Object position data:
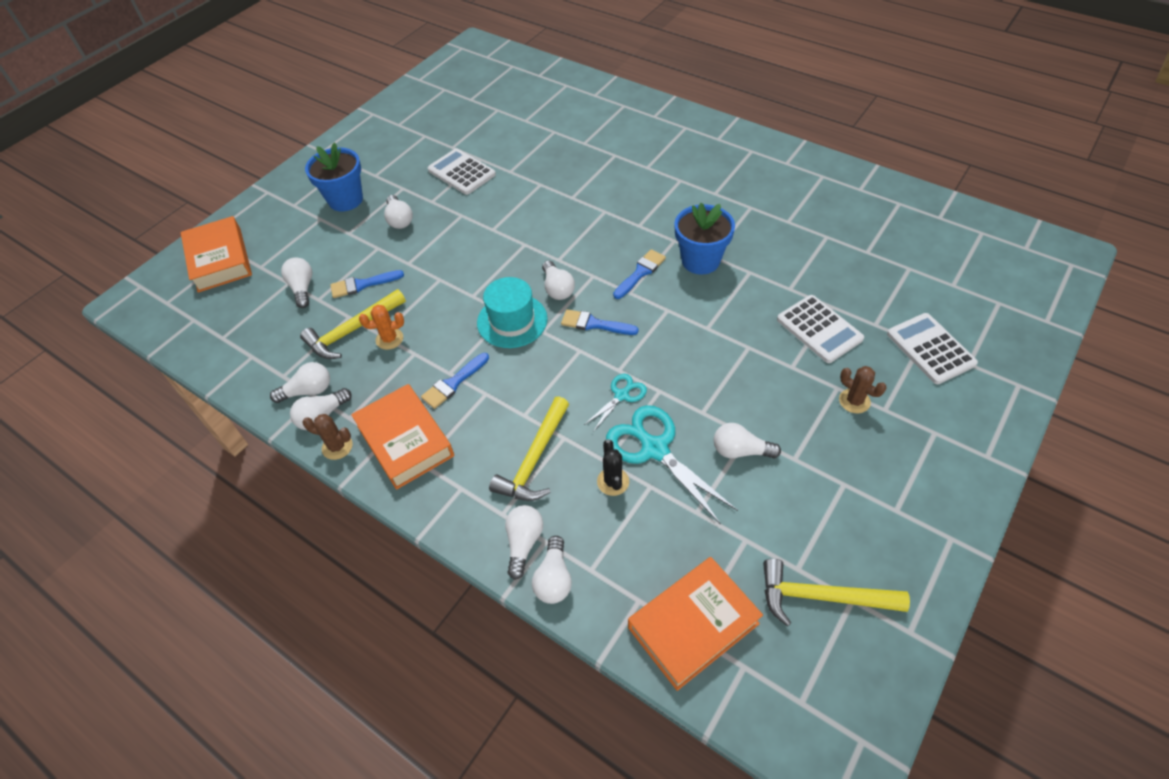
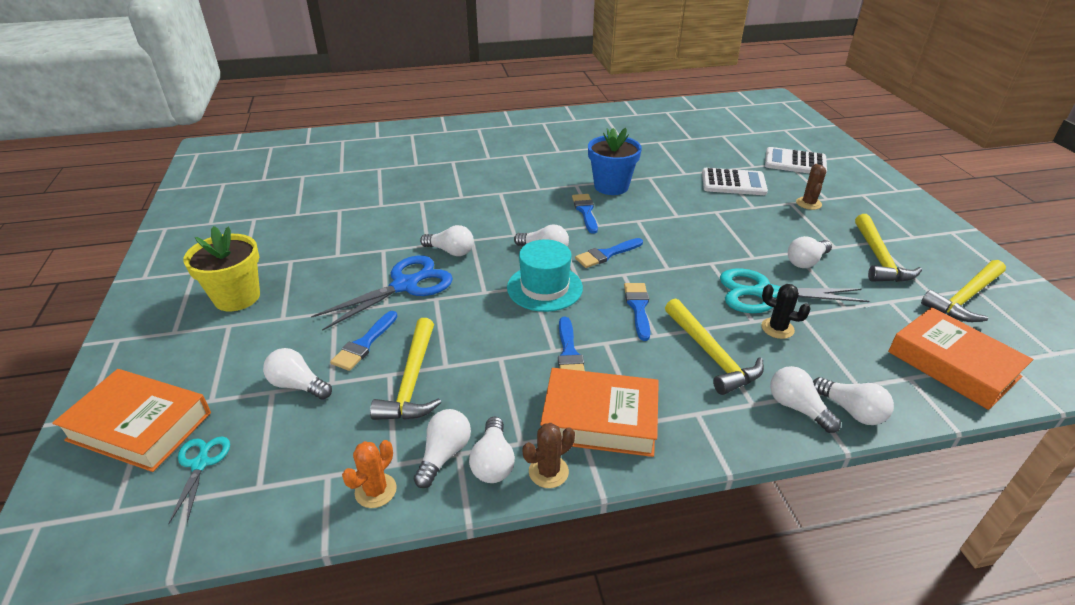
camera: 50 degrees left, 15 degrees down
(345, 200) = (237, 297): blue flower pot -> yellow flower pot
(389, 339) = (460, 363): orange cactus -> orange cactus (375, 490)
(399, 219) = (325, 282): white light bulb -> white light bulb (450, 251)
(436, 255) = (405, 285): none -> blue scissors
(461, 172) = (335, 225): white calculator -> none
(546, 385) = (638, 307): none -> blue brush
(621, 395) = (695, 280): turquoise scissors -> turquoise scissors (200, 464)
(693, 625) = (953, 364): orange book -> orange book turned 45 degrees counterclockwise
(814, 500) = (878, 258): none -> yellow hammer
(854, 401) = (808, 203): brown cactus -> brown cactus turned 75 degrees counterclockwise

* [Problem to work on] Repeat the lines above, from the one containing "(389, 339) = (460, 363): orange" to the final line, word for word and with nothing else.

* [Output of the exercise]
(389, 339) = (460, 363): orange cactus -> orange cactus (375, 490)
(399, 219) = (325, 282): white light bulb -> white light bulb (450, 251)
(436, 255) = (405, 285): none -> blue scissors
(461, 172) = (335, 225): white calculator -> none
(546, 385) = (638, 307): none -> blue brush
(621, 395) = (695, 280): turquoise scissors -> turquoise scissors (200, 464)
(693, 625) = (953, 364): orange book -> orange book turned 45 degrees counterclockwise
(814, 500) = (878, 258): none -> yellow hammer
(854, 401) = (808, 203): brown cactus -> brown cactus turned 75 degrees counterclockwise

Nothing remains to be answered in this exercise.